** Start of Data excerpts **

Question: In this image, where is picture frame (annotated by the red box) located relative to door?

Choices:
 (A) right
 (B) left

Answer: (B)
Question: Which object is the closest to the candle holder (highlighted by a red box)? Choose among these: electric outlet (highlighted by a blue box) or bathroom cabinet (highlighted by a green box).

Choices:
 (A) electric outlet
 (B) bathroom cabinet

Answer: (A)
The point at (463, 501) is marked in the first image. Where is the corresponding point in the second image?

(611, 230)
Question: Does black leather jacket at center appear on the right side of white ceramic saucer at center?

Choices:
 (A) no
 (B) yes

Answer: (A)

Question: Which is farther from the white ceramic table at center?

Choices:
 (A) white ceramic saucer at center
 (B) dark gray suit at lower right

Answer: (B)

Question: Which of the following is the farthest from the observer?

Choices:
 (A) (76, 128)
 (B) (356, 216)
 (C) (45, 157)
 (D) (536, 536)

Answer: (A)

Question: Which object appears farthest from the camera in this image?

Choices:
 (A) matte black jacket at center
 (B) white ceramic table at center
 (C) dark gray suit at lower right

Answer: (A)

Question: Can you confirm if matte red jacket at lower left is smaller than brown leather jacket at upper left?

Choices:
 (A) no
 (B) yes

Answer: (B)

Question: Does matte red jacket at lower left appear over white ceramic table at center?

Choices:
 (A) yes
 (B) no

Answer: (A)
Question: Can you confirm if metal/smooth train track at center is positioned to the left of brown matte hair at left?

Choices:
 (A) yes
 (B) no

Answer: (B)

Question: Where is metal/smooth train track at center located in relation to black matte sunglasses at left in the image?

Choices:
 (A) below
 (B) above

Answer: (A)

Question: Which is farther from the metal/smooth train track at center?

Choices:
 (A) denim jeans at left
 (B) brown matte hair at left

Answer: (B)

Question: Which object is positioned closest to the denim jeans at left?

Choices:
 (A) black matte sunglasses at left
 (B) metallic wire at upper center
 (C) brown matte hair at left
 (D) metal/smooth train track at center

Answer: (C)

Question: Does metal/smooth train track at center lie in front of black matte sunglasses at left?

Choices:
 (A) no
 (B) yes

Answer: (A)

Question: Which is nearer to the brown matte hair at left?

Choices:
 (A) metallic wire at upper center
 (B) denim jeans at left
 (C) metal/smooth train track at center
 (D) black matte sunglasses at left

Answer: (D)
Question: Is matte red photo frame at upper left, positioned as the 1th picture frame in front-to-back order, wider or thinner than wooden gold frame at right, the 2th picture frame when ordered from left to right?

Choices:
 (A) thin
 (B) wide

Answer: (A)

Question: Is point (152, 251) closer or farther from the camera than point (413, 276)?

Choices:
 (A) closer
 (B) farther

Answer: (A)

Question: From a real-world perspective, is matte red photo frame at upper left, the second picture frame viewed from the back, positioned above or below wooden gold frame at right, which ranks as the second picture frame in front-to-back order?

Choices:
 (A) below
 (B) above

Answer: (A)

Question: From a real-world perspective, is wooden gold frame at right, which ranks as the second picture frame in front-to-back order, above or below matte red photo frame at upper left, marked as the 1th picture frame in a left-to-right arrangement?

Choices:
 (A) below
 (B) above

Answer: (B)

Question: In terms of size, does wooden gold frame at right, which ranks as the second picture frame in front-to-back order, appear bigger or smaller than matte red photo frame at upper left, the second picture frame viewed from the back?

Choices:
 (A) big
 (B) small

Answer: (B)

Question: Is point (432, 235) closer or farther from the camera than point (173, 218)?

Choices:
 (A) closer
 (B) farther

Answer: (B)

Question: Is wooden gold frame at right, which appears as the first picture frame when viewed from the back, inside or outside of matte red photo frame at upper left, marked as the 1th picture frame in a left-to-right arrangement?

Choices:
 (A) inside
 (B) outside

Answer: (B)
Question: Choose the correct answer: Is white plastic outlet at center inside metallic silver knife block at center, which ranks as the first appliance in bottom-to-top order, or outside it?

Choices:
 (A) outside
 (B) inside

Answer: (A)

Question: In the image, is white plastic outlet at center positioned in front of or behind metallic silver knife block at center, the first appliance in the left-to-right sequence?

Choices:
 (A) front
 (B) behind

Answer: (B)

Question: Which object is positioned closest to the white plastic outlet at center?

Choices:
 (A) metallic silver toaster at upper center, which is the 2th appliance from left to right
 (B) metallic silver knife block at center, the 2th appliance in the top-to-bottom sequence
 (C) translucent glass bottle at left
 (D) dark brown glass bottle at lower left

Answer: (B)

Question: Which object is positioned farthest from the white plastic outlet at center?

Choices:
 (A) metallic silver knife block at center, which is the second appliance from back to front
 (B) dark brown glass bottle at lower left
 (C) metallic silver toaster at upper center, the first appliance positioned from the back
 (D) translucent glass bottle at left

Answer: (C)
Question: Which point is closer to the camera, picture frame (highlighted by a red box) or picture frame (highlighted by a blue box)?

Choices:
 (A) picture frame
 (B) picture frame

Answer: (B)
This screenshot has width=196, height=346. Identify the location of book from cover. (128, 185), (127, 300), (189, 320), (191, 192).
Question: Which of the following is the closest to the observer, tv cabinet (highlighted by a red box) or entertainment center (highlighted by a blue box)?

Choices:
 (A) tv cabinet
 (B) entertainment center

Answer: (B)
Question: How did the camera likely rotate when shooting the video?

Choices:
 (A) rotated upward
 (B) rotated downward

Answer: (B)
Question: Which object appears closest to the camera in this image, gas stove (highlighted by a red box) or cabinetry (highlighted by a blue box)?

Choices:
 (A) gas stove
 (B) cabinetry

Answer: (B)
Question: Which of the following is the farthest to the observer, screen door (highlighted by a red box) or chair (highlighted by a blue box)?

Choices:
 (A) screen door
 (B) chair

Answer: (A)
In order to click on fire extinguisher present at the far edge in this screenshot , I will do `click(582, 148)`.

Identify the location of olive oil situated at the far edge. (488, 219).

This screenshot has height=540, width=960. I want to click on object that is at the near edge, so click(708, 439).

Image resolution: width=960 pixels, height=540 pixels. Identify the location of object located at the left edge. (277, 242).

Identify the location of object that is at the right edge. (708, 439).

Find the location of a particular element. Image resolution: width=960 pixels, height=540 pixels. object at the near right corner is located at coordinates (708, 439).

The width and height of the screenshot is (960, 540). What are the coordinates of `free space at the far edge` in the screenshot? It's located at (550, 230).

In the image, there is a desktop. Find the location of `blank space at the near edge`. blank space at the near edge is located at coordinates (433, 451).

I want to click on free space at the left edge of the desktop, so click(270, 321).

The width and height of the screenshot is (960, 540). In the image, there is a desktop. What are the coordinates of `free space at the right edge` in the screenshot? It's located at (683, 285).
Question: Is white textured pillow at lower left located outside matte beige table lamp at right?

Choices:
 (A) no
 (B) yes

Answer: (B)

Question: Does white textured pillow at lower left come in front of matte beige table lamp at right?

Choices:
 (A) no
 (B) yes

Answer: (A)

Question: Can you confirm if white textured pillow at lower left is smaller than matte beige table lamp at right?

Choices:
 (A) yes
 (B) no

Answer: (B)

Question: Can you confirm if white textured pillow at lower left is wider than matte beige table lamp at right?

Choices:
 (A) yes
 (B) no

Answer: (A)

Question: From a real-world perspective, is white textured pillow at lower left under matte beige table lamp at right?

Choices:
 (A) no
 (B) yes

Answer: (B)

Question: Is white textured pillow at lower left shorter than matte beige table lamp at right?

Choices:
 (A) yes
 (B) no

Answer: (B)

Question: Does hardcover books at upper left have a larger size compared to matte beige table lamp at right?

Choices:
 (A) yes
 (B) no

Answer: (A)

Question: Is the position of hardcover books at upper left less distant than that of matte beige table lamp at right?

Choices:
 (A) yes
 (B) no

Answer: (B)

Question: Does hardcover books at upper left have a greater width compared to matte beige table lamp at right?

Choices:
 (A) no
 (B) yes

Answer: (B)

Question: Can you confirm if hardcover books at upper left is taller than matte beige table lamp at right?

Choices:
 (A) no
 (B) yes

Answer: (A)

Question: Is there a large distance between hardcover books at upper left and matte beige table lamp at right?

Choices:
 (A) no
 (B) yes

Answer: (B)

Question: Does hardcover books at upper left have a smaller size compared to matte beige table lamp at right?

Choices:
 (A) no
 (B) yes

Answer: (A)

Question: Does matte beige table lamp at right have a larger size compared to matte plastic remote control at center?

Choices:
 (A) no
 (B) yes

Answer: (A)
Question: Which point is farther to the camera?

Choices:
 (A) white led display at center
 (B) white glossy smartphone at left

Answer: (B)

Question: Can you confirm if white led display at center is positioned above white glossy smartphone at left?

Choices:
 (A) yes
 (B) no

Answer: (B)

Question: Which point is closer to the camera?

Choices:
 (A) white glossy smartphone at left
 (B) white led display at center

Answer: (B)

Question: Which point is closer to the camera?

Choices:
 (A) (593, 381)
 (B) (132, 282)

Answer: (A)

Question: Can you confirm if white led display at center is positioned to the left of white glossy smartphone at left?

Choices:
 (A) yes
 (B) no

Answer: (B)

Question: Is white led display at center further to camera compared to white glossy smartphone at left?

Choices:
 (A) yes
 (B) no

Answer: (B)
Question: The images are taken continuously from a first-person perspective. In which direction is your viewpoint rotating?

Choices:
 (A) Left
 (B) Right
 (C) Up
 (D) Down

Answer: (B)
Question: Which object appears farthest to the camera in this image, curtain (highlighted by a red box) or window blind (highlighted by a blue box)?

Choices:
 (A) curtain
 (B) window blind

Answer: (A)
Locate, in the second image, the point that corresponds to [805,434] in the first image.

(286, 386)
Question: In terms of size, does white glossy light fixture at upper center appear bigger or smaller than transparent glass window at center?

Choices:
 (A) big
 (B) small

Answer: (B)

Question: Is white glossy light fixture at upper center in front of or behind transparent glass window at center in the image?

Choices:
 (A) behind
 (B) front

** End of Data excerpts **

**What to produce**
Reproduce verbatim the part of the material above that opens with its first line and closes with the line containing "Question: Can you confirm if matte", including both of those lines.

**Problem solution**
Question: In this image, where is picture frame (annotated by the red box) located relative to door?

Choices:
 (A) right
 (B) left

Answer: (B)
Question: Which object is the closest to the candle holder (highlighted by a red box)? Choose among these: electric outlet (highlighted by a blue box) or bathroom cabinet (highlighted by a green box).

Choices:
 (A) electric outlet
 (B) bathroom cabinet

Answer: (A)
The point at (463, 501) is marked in the first image. Where is the corresponding point in the second image?

(611, 230)
Question: Does black leather jacket at center appear on the right side of white ceramic saucer at center?

Choices:
 (A) no
 (B) yes

Answer: (A)

Question: Which is farther from the white ceramic table at center?

Choices:
 (A) white ceramic saucer at center
 (B) dark gray suit at lower right

Answer: (B)

Question: Which of the following is the farthest from the observer?

Choices:
 (A) (76, 128)
 (B) (356, 216)
 (C) (45, 157)
 (D) (536, 536)

Answer: (A)

Question: Which object appears farthest from the camera in this image?

Choices:
 (A) matte black jacket at center
 (B) white ceramic table at center
 (C) dark gray suit at lower right

Answer: (A)

Question: Can you confirm if matte red jacket at lower left is smaller than brown leather jacket at upper left?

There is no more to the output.